*Dataset content*:

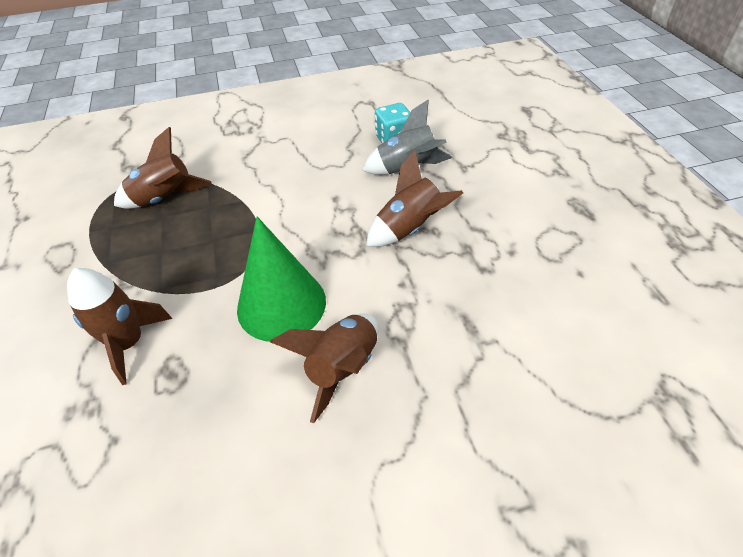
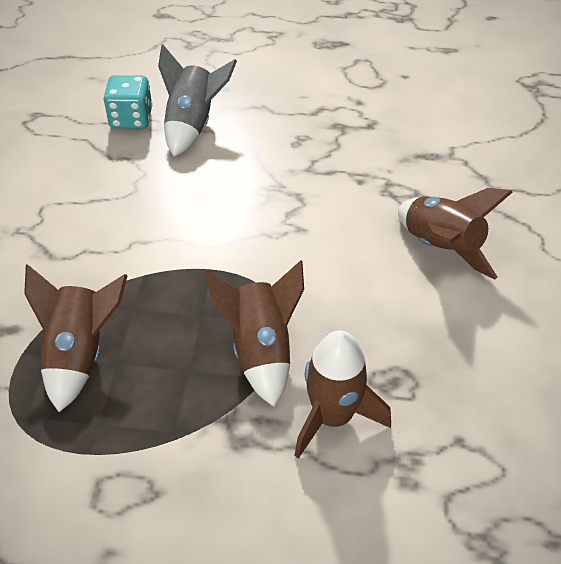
camera: 70 degrees left, 0 degrees up
(281, 304) = (341, 273): green cone -> none
(410, 228) = (288, 152): brown rocket -> brown rocket (261, 350)

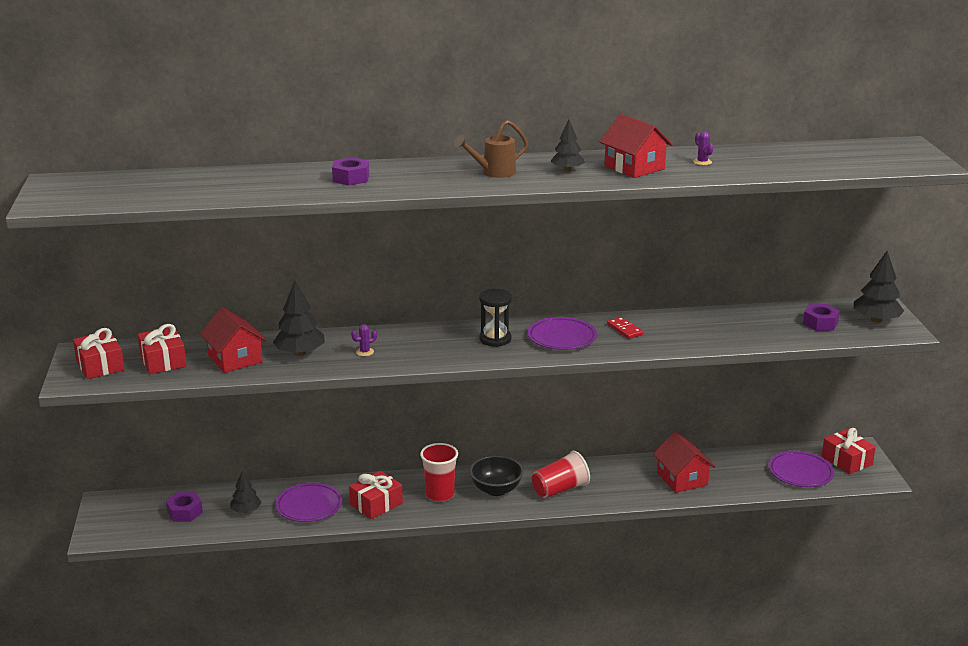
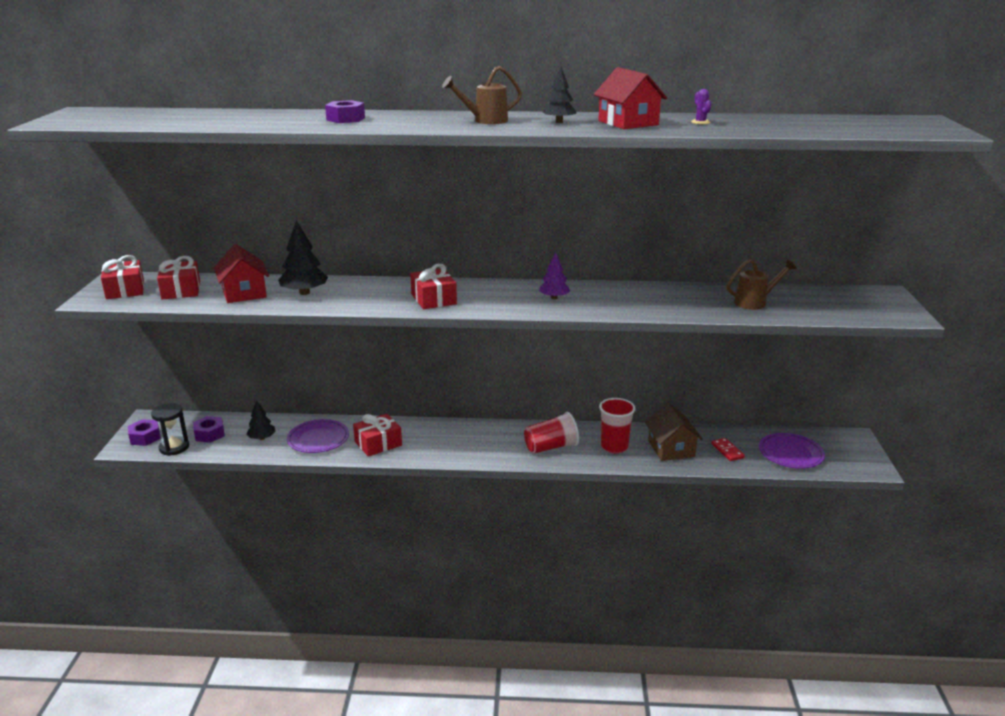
camera: 10 degrees right, 0 degrees up
(365, 352) = (363, 296): purple cactus -> none
(440, 495) = (438, 441): red cup -> red cup (614, 447)
(495, 339) = (489, 294): black hourglass -> black hourglass (174, 447)
(496, 490) = (491, 441): black bowl -> none
(562, 338) = (554, 298): purple plate -> purple tree
(624, 329) = (618, 295): red domino -> red domino (727, 451)
(682, 479) = (671, 449): red house -> brown house
(760, 327) = (755, 302): none -> brown watering can
(820, 323) = (818, 303): purple nut -> purple nut (145, 437)
(847, 460) = (840, 447): red gift -> red gift (433, 299)
(876, 320) = (878, 305): black tree -> none

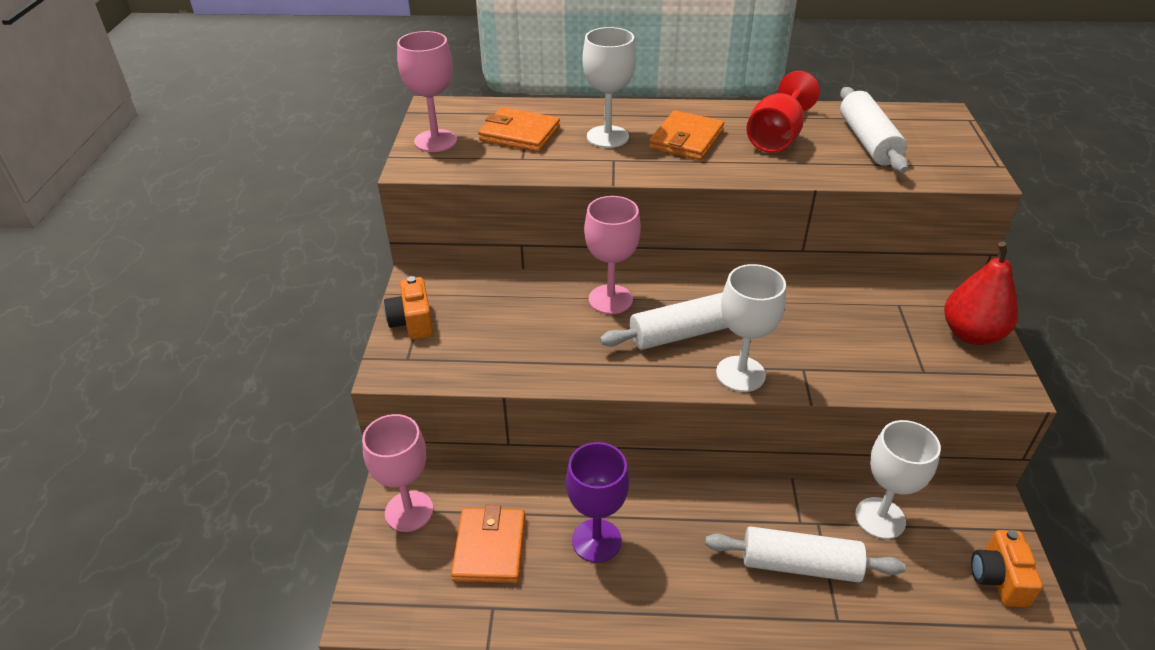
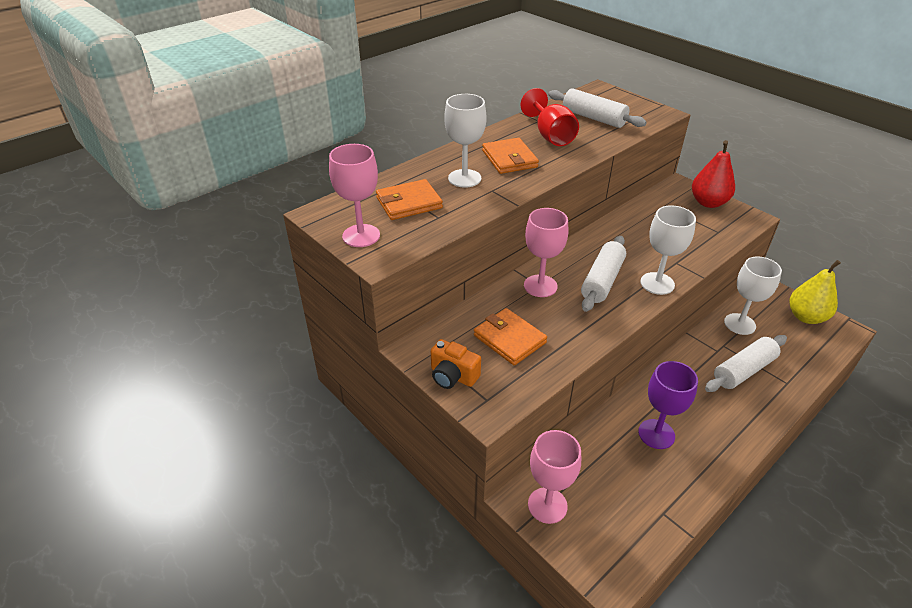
camera: 45 degrees left, 0 degrees up
(489, 548) = (616, 485): orange wallet -> orange wallet (509, 339)
(998, 578) = (806, 317): orange camera -> yellow pear

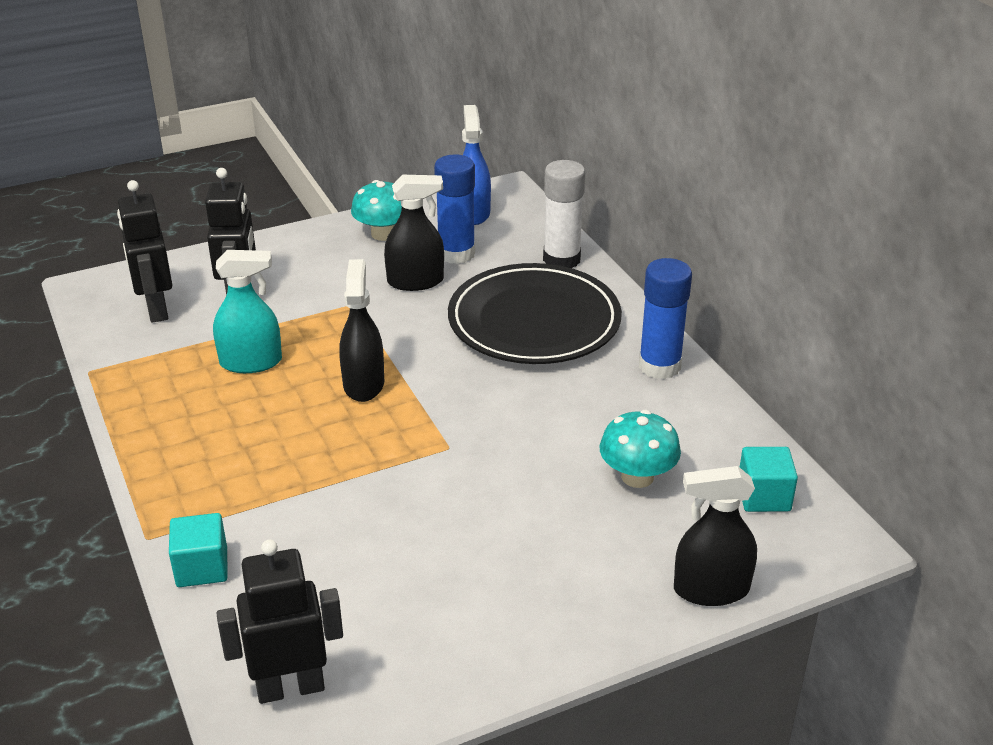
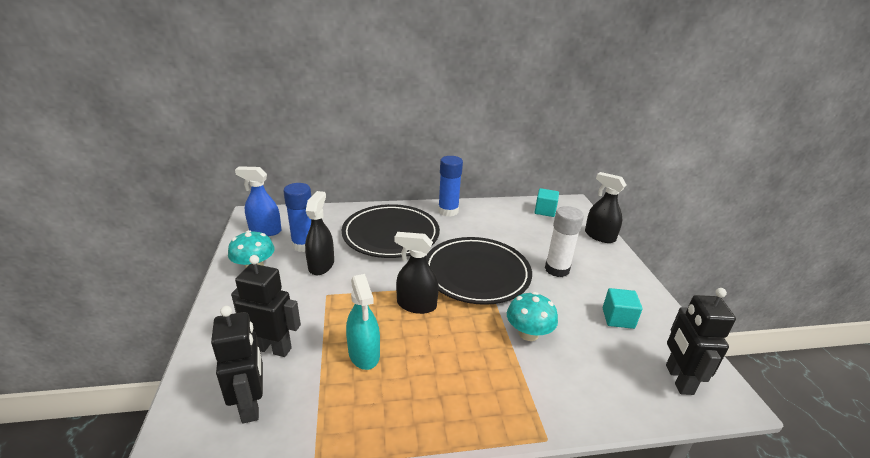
camera: 75 degrees left, 5 degrees down
(156, 309) = (251, 404): black robot -> black robot turned 105 degrees counterclockwise
(202, 567) = (580, 409): turquoise cube -> turquoise cube (618, 318)
(251, 362) = (364, 354): turquoise spray bottle -> turquoise spray bottle turned 150 degrees clockwise
(472, 430) = (476, 273): none -> black plate
(561, 259) = (340, 214): white glue stick -> white glue stick (557, 269)
(637, 476) = (526, 235): turquoise mushroom -> turquoise mushroom (528, 333)
(711, 589) = (599, 236): black spray bottle -> black spray bottle turned 120 degrees clockwise

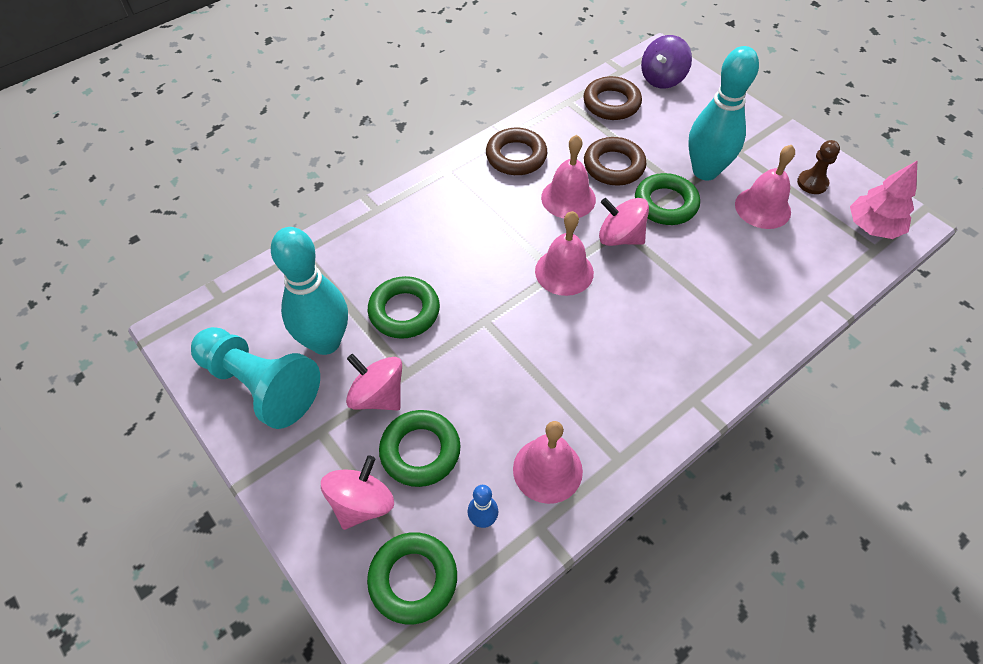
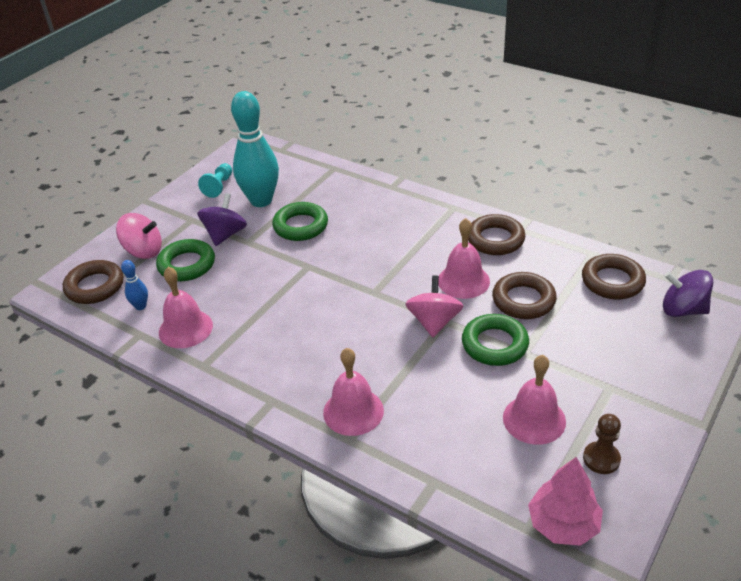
camera: 75 degrees right, 15 degrees down
(260, 385) = (219, 186): turquoise pawn -> turquoise pawn, size x0.49
(378, 395) = (225, 234): pink spinning top -> purple spinning top
(413, 579) = (95, 286): green ring -> brown ring
(564, 271) = (377, 296): pink bell -> pink bell (353, 411)
(705, 171) = (560, 366): turquoise bowling pin -> none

*Assigned task*: Everything from the line containing "(847, 460) = (840, 447): red" through the final line of the material must be set down exactly, except the pictures.

*Solution below*:
(847, 460) = (840, 447): red gift -> red gift (433, 299)
(876, 320) = (878, 305): black tree -> none

camera: 45 degrees left, 0 degrees up
(489, 548) = (616, 485): orange wallet -> orange wallet (509, 339)
(998, 578) = (806, 317): orange camera -> yellow pear

camera: 75 degrees left, 5 degrees down
(156, 309) = (251, 404): black robot -> black robot turned 105 degrees counterclockwise
(202, 567) = (580, 409): turquoise cube -> turquoise cube (618, 318)
(251, 362) = (364, 354): turquoise spray bottle -> turquoise spray bottle turned 150 degrees clockwise
(472, 430) = (476, 273): none -> black plate
(561, 259) = (340, 214): white glue stick -> white glue stick (557, 269)
(637, 476) = (526, 235): turquoise mushroom -> turquoise mushroom (528, 333)
(711, 589) = (599, 236): black spray bottle -> black spray bottle turned 120 degrees clockwise

camera: 75 degrees right, 15 degrees down
(260, 385) = (219, 186): turquoise pawn -> turquoise pawn, size x0.49
(378, 395) = (225, 234): pink spinning top -> purple spinning top
(413, 579) = (95, 286): green ring -> brown ring
(564, 271) = (377, 296): pink bell -> pink bell (353, 411)
(705, 171) = (560, 366): turquoise bowling pin -> none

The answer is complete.